— WHAT THIS TASK INVOLVES —
Once the pictures are removed, restate the listing word for word.

— RAW DATA —
● ● ● ● ●
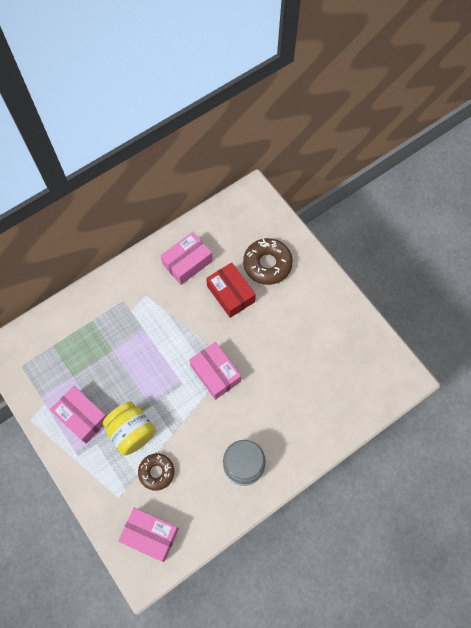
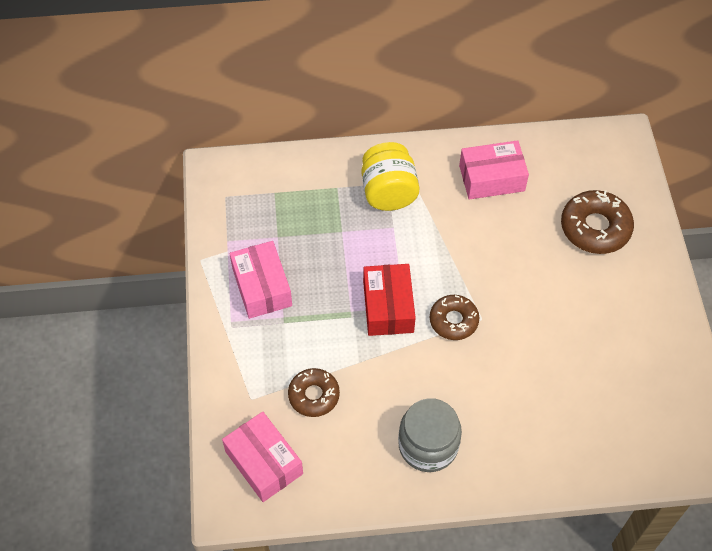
camera: 30 degrees right, 10 degrees down
(132, 432) = (310, 334): yellow jar -> yellow jar (388, 192)
(215, 373) = (453, 321): pink box -> brown donut
(231, 294) = (527, 239): red box -> red box (388, 307)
● ● ● ● ●
— RESULT OF THE EXERCISE —
camera: 30 degrees right, 10 degrees down
(132, 432) = (310, 334): yellow jar -> yellow jar (388, 192)
(215, 373) = (453, 321): pink box -> brown donut
(231, 294) = (527, 239): red box -> red box (388, 307)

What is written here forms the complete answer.